** Opening TASK INPUT block **

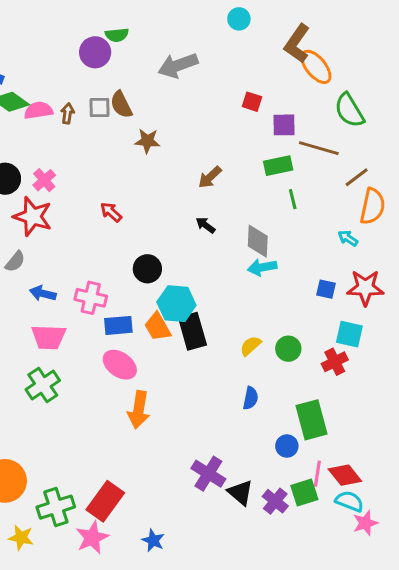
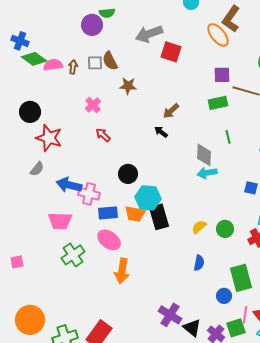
orange ellipse: (316, 67) -> (218, 35), moved
red square: (252, 102) -> (171, 52), moved, size x1.5
pink cross: (44, 180) -> (93, 105), moved
green line: (293, 199) -> (228, 137), moved
black arrow: (206, 225) -> (161, 132), moved
blue arrow: (43, 293) -> (69, 185), moved, size x1.4
orange trapezoid: (158, 327) -> (135, 214), turned -50
green cross: (43, 385) -> (73, 255), moved

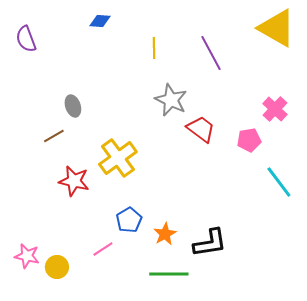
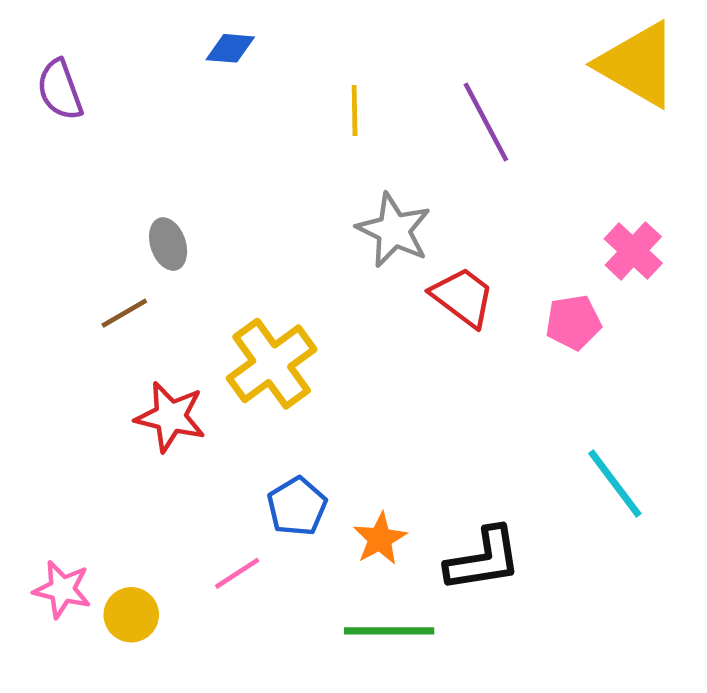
cyan line: (279, 182) -> (615, 483), moved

** Closing TASK INPUT block **

## WORK ITEM
Among the lines above, find those holding "size" and copy each one.

## RESULT
red square: (252, 102) -> (171, 52), moved, size x1.5
blue arrow: (43, 293) -> (69, 185), moved, size x1.4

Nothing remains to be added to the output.